__TASK DESCRIPTION__. Go through the listing and write out all of it exactly.

[RECORDS SHOWN Boundary: Start]

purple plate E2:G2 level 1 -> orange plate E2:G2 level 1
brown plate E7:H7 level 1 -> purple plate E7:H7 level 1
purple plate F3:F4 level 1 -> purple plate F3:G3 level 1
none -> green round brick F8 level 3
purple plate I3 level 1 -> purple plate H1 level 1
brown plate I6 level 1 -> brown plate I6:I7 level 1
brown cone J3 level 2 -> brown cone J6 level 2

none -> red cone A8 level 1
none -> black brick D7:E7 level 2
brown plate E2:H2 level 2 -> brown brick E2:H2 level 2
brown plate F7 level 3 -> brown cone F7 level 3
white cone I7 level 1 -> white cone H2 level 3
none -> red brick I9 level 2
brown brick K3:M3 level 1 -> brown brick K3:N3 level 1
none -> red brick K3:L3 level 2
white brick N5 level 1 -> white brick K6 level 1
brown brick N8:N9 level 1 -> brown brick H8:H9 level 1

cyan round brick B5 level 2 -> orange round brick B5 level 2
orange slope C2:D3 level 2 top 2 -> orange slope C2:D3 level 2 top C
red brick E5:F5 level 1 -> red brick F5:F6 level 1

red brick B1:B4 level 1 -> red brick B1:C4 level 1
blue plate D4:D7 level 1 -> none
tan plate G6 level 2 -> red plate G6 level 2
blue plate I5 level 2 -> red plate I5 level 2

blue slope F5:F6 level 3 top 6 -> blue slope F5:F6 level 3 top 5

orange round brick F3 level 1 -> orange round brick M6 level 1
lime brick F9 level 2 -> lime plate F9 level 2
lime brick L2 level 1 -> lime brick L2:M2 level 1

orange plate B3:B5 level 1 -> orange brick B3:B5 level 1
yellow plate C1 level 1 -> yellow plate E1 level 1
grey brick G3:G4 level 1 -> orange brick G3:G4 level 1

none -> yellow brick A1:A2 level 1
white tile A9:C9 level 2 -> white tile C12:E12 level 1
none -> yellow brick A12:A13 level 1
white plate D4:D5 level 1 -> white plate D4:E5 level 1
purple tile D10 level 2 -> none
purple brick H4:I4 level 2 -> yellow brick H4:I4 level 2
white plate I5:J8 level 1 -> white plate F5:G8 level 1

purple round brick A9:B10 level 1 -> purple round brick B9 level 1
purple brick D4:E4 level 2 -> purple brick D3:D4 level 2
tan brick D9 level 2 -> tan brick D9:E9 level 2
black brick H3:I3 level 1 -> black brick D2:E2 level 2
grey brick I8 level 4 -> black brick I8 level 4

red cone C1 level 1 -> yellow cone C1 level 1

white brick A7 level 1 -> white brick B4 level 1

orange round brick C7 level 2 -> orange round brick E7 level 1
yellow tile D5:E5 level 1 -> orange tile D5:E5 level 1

[RECORDS SHOWN Boundary: End]

__RESPONSE BOX__.
purple plate E2:G2 level 1 -> orange plate E2:G2 level 1
brown plate E7:H7 level 1 -> purple plate E7:H7 level 1
purple plate F3:F4 level 1 -> purple plate F3:G3 level 1
none -> green round brick F8 level 3
purple plate I3 level 1 -> purple plate H1 level 1
brown plate I6 level 1 -> brown plate I6:I7 level 1
brown cone J3 level 2 -> brown cone J6 level 2

none -> red cone A8 level 1
none -> black brick D7:E7 level 2
brown plate E2:H2 level 2 -> brown brick E2:H2 level 2
brown plate F7 level 3 -> brown cone F7 level 3
white cone I7 level 1 -> white cone H2 level 3
none -> red brick I9 level 2
brown brick K3:M3 level 1 -> brown brick K3:N3 level 1
none -> red brick K3:L3 level 2
white brick N5 level 1 -> white brick K6 level 1
brown brick N8:N9 level 1 -> brown brick H8:H9 level 1

cyan round brick B5 level 2 -> orange round brick B5 level 2
orange slope C2:D3 level 2 top 2 -> orange slope C2:D3 level 2 top C
red brick E5:F5 level 1 -> red brick F5:F6 level 1

red brick B1:B4 level 1 -> red brick B1:C4 level 1
blue plate D4:D7 level 1 -> none
tan plate G6 level 2 -> red plate G6 level 2
blue plate I5 level 2 -> red plate I5 level 2

blue slope F5:F6 level 3 top 6 -> blue slope F5:F6 level 3 top 5

orange round brick F3 level 1 -> orange round brick M6 level 1
lime brick F9 level 2 -> lime plate F9 level 2
lime brick L2 level 1 -> lime brick L2:M2 level 1

orange plate B3:B5 level 1 -> orange brick B3:B5 level 1
yellow plate C1 level 1 -> yellow plate E1 level 1
grey brick G3:G4 level 1 -> orange brick G3:G4 level 1

none -> yellow brick A1:A2 level 1
white tile A9:C9 level 2 -> white tile C12:E12 level 1
none -> yellow brick A12:A13 level 1
white plate D4:D5 level 1 -> white plate D4:E5 level 1
purple tile D10 level 2 -> none
purple brick H4:I4 level 2 -> yellow brick H4:I4 level 2
white plate I5:J8 level 1 -> white plate F5:G8 level 1

purple round brick A9:B10 level 1 -> purple round brick B9 level 1
purple brick D4:E4 level 2 -> purple brick D3:D4 level 2
tan brick D9 level 2 -> tan brick D9:E9 level 2
black brick H3:I3 level 1 -> black brick D2:E2 level 2
grey brick I8 level 4 -> black brick I8 level 4

red cone C1 level 1 -> yellow cone C1 level 1

white brick A7 level 1 -> white brick B4 level 1

orange round brick C7 level 2 -> orange round brick E7 level 1
yellow tile D5:E5 level 1 -> orange tile D5:E5 level 1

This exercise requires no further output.